Tarea por realizar
Transcriba sin alteración alguna todo lo que va desde el comienzo de los datos hasta la línea que contiene "Kelantan [227, 363]", con ambos extremos incluidos.

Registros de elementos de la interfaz
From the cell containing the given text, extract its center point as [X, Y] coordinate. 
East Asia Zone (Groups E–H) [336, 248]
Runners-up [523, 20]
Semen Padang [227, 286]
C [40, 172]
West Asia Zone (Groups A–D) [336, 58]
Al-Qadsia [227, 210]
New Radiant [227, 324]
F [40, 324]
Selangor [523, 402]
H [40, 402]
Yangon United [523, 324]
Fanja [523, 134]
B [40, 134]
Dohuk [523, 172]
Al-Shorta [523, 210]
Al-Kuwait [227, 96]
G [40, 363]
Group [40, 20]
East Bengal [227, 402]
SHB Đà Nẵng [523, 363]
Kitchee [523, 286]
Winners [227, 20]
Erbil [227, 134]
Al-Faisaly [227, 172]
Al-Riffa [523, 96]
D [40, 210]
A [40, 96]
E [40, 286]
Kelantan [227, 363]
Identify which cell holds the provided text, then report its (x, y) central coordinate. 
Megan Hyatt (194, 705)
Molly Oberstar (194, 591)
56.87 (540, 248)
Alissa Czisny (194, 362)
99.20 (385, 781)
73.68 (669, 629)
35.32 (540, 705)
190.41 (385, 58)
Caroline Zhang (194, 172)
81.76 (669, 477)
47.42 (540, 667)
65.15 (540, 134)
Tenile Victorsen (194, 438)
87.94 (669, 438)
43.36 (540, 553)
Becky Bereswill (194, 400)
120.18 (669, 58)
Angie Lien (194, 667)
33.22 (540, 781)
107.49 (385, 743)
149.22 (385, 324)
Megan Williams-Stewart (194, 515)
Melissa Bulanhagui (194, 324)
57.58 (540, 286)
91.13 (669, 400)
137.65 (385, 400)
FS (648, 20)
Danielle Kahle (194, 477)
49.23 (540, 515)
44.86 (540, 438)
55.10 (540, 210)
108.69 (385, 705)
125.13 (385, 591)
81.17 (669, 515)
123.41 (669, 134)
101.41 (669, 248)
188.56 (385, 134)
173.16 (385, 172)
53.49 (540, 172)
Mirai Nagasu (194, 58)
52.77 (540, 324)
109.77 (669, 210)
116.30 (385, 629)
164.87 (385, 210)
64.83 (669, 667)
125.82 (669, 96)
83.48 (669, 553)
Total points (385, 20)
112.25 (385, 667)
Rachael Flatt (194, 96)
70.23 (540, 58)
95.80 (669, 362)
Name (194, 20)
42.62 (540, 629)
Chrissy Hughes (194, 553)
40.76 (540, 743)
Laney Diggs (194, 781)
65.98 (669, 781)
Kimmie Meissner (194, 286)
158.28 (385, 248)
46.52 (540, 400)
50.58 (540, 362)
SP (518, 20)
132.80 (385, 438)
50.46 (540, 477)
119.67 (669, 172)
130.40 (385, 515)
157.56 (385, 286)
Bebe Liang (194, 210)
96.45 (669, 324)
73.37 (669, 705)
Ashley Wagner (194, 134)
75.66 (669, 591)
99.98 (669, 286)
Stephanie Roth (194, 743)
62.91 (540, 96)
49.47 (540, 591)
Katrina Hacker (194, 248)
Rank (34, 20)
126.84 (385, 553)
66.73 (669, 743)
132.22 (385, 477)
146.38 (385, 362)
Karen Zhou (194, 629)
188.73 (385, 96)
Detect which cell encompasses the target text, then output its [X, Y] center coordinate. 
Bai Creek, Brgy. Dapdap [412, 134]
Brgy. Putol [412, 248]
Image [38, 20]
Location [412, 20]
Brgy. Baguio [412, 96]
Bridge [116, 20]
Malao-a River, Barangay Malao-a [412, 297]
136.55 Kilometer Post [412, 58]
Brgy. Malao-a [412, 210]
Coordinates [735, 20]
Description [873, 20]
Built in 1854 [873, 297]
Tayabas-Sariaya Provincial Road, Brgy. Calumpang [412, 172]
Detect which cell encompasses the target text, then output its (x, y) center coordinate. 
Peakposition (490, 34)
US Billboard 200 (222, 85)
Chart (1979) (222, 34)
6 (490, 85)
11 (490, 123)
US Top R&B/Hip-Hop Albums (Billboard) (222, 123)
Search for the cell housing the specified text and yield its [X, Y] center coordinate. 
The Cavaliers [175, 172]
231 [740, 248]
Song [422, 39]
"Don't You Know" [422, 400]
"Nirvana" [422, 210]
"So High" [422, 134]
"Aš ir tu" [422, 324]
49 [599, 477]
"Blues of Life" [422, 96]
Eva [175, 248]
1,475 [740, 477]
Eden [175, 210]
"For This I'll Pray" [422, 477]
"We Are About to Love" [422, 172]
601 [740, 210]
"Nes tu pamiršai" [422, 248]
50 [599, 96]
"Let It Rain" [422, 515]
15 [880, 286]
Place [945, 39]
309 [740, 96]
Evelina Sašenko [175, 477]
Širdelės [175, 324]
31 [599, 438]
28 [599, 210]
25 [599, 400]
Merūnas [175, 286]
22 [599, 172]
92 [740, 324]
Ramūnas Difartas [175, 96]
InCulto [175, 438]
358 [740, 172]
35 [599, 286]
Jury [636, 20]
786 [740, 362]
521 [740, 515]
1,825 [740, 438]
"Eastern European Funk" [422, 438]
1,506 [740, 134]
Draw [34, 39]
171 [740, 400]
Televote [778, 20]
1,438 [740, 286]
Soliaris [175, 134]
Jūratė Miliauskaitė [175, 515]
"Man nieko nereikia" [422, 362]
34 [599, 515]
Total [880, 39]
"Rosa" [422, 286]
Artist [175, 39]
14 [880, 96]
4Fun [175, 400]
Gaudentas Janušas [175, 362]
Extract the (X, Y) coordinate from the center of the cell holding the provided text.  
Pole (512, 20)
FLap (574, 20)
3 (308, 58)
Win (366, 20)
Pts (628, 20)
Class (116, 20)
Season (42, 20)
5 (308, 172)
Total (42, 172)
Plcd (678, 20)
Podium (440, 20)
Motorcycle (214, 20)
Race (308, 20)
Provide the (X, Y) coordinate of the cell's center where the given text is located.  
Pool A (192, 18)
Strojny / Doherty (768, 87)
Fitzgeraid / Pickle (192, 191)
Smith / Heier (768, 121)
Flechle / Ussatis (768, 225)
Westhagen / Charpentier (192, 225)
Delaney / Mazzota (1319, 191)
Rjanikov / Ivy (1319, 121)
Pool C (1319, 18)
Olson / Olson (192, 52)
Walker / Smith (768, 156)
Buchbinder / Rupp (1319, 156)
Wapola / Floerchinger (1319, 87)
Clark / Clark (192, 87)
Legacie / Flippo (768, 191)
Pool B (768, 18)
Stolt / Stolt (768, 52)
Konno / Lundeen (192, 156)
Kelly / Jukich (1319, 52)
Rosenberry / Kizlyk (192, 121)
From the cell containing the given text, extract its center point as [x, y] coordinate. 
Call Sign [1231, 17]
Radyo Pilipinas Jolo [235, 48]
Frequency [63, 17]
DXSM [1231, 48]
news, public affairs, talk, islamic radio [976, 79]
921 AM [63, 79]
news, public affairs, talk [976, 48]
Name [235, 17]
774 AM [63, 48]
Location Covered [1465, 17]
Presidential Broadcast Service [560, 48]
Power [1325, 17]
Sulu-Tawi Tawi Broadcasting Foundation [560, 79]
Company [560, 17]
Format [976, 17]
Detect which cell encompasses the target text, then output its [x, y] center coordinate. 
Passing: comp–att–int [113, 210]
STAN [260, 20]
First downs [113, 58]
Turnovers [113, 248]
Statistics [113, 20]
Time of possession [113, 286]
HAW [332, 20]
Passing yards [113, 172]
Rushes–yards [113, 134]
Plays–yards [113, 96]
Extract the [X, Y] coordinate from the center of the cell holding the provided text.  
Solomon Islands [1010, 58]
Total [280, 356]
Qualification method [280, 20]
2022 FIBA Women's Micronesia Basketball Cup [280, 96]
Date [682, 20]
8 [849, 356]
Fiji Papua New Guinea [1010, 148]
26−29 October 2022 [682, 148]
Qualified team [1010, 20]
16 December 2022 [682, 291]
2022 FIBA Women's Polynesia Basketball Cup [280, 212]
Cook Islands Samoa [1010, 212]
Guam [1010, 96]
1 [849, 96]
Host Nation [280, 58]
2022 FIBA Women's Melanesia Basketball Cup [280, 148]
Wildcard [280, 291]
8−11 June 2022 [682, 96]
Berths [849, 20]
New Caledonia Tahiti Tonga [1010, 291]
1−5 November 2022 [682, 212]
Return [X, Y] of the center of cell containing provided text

Respuesta del ejercicio
From the cell containing the given text, extract its center point as [X, Y] coordinate. 
East Asia Zone (Groups E–H) [336, 248]
Runners-up [523, 20]
Semen Padang [227, 286]
C [40, 172]
West Asia Zone (Groups A–D) [336, 58]
Al-Qadsia [227, 210]
New Radiant [227, 324]
F [40, 324]
Selangor [523, 402]
H [40, 402]
Yangon United [523, 324]
Fanja [523, 134]
B [40, 134]
Dohuk [523, 172]
Al-Shorta [523, 210]
Al-Kuwait [227, 96]
G [40, 363]
Group [40, 20]
East Bengal [227, 402]
SHB Đà Nẵng [523, 363]
Kitchee [523, 286]
Winners [227, 20]
Erbil [227, 134]
Al-Faisaly [227, 172]
Al-Riffa [523, 96]
D [40, 210]
A [40, 96]
E [40, 286]
Kelantan [227, 363]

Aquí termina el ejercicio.